→ TASK GOAL
An exact copy of every entry is needed, with the images left out.

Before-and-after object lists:
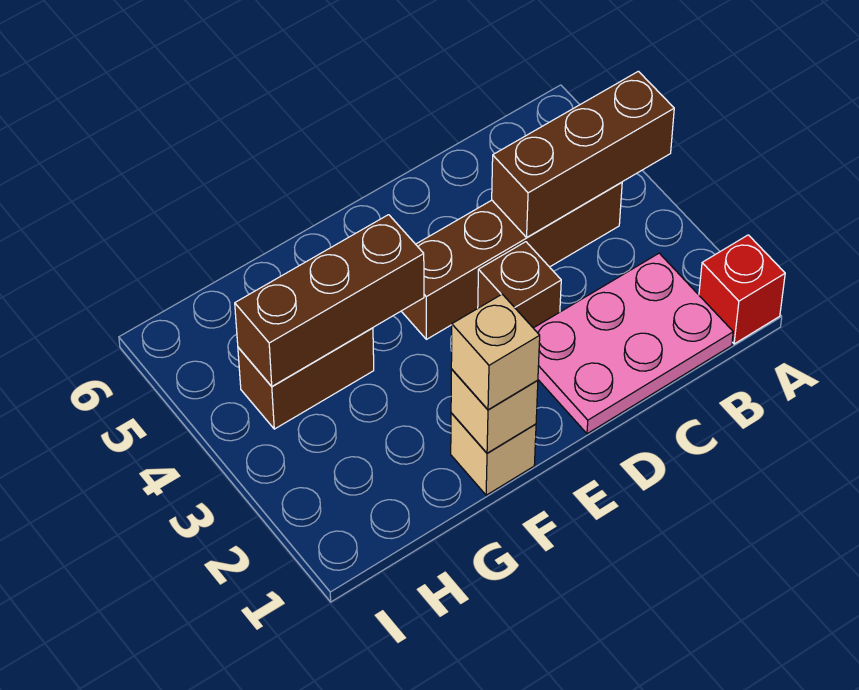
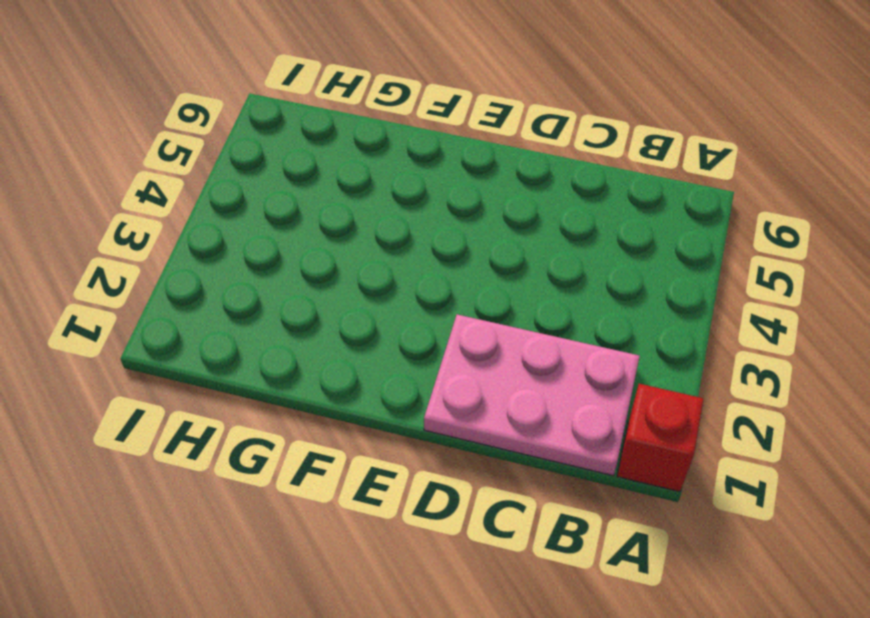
none -> brown brick B4:E4 level 1
none -> brown brick D3 level 1

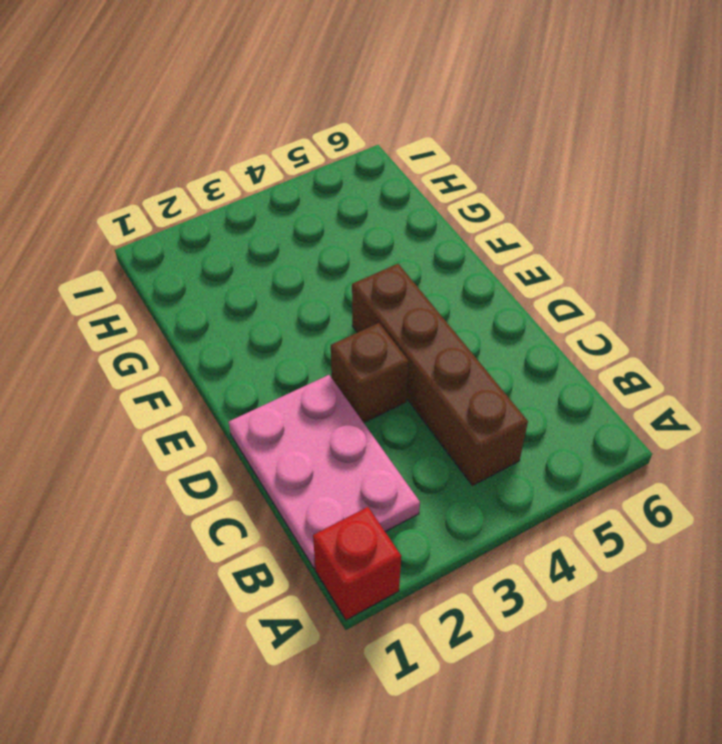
none -> tan brick F1 level 1
none -> brown brick G4:H4 level 1

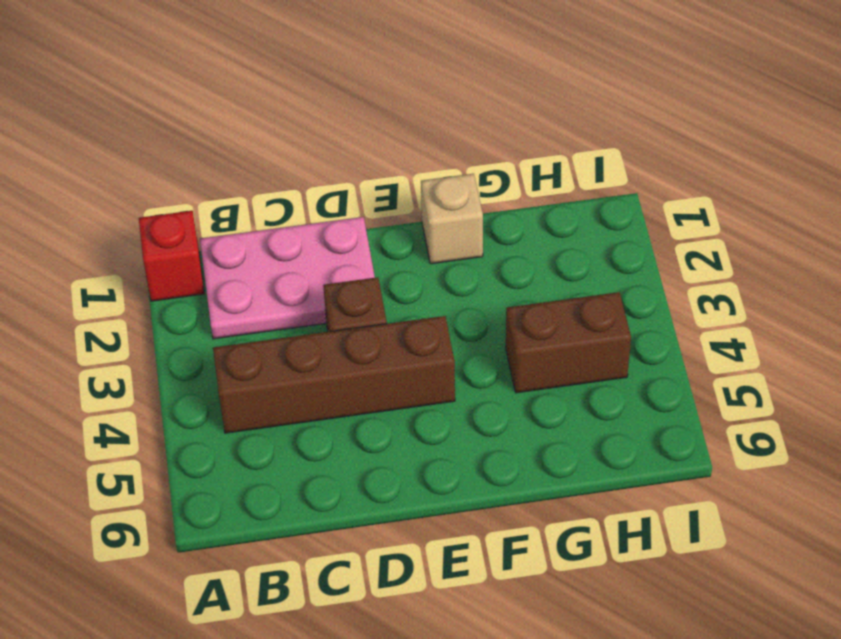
none -> brown brick A4:C4 level 2
none -> tan brick F1 level 2

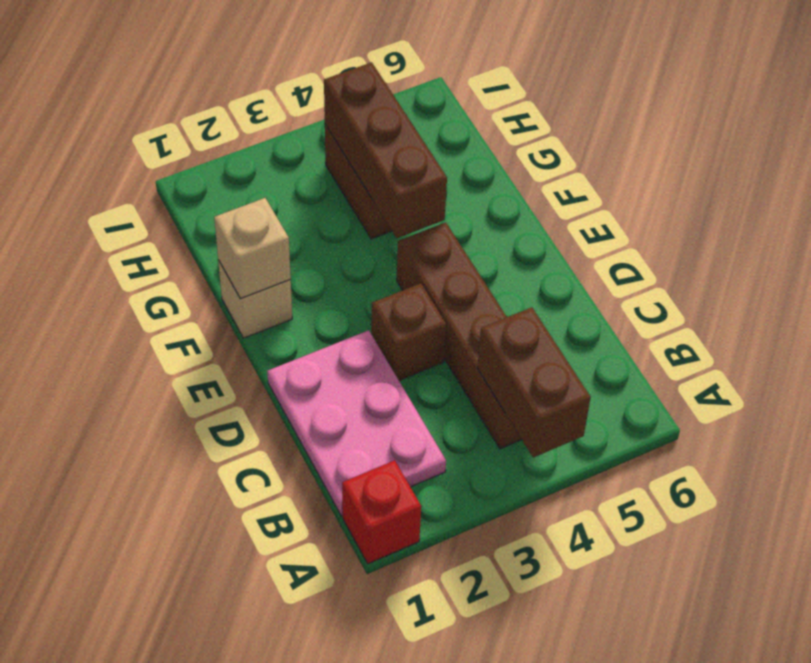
brown brick A4:B4 level 2 -> brown brick A4:C4 level 2
none -> tan brick F1 level 3

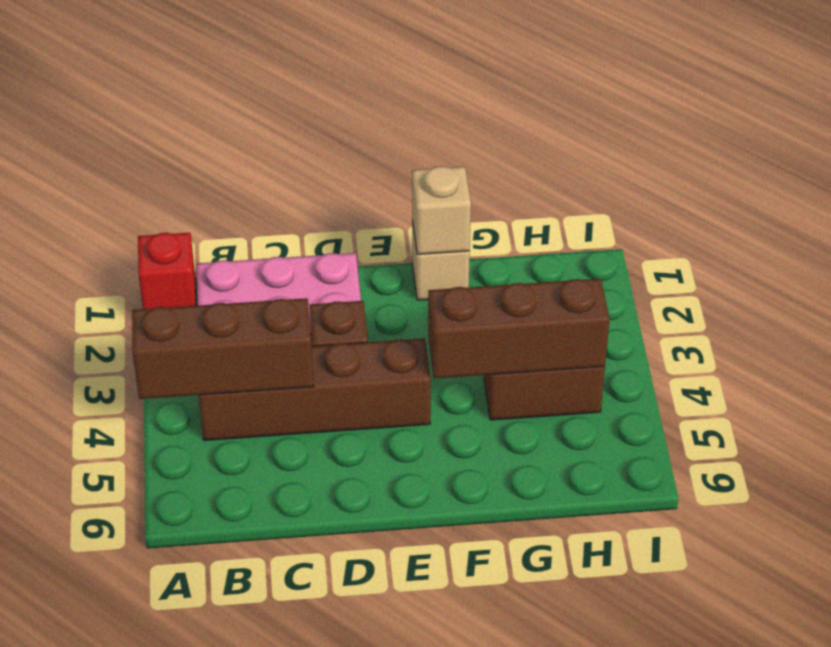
none -> tan brick F1 level 3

→ RESULT OF THE TASK
none -> brown brick B4:E4 level 1
none -> brown brick D3 level 1

none -> tan brick F1 level 1
none -> brown brick G4:H4 level 1

none -> brown brick A4:C4 level 2
none -> tan brick F1 level 2

brown brick A4:B4 level 2 -> brown brick A4:C4 level 2
none -> tan brick F1 level 3

none -> tan brick F1 level 3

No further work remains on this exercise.